-- start of DATA SUPPLIED --
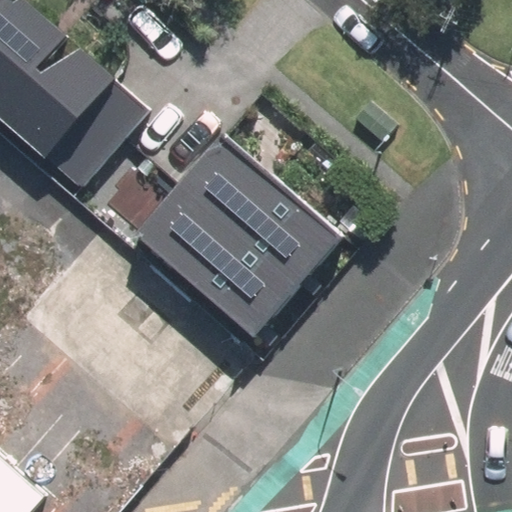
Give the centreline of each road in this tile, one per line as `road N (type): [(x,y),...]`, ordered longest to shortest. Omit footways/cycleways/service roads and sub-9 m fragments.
road 1 (tertiary): [(365,511),(388,414),(511,241)]
road 2 (residential): [(385,0),(511,110)]
road 3 (tertiary): [(511,354),(498,395),(511,497)]
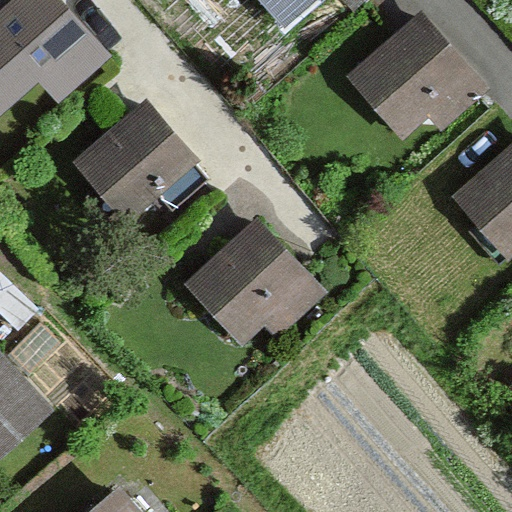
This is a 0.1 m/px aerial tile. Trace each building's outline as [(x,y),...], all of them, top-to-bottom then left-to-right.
[(0,0),(0,95),(9,106),(38,83),(46,93),(94,52),(49,0),(0,0)] [(289,0),(298,10),(310,0),(289,0)] [(393,141),(420,117),(432,131),(478,91),(411,14),(338,78),(393,141)] [(139,103),(64,164),(115,225),(190,164),(139,103)] [(500,260),(511,250),(511,139),(445,197),(500,260)] [(249,224),(177,287),(233,350),(256,329),(269,343),(318,298),(249,224)] [(0,448),(42,409),(0,364),(0,448)] [(137,511),(115,485),(83,511),(137,511)]
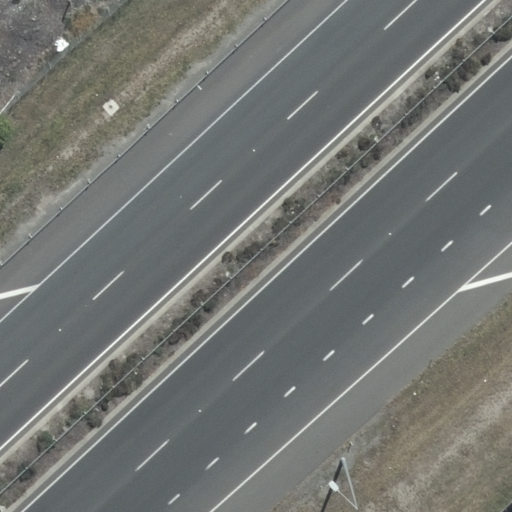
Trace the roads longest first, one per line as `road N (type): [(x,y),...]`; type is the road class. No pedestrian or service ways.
-- end of DATA SUPPLIED --
YOUR TASK: Please copy the listing above word for word, leaving out the pictures.

REPLY:
Give the centreline of each road in this tile, one per line as `road N (type): [(x,y),...]`, ordered longest to shortest. Omit footways/cycleways/service roads and sub-9 m fragments.
road 1 (tertiary): [(365,511),(388,414),(511,241)]
road 2 (residential): [(385,0),(511,110)]
road 3 (tertiary): [(511,354),(498,395),(511,497)]
This is a 0.1 m/px aerial tile. Trace each building's outline as [(x,y),...], all of them, top-to-bottom then left-to-right.
[(0,0),(0,95),(9,106),(38,83),(46,93),(94,52),(49,0),(0,0)] [(289,0),(298,10),(310,0),(289,0)] [(393,141),(420,117),(432,131),(478,91),(411,14),(338,78),(393,141)] [(139,103),(64,164),(115,225),(190,164),(139,103)] [(500,260),(511,250),(511,139),(445,197),(500,260)] [(249,224),(177,287),(233,350),(256,329),(269,343),(318,298),(249,224)] [(0,448),(42,409),(0,364),(0,448)] [(137,511),(115,485),(83,511),(137,511)]
Trace the roads longest first, one per line as `road N (type): [(x,y),...]`; type is the road class. No pedestrian or service ways.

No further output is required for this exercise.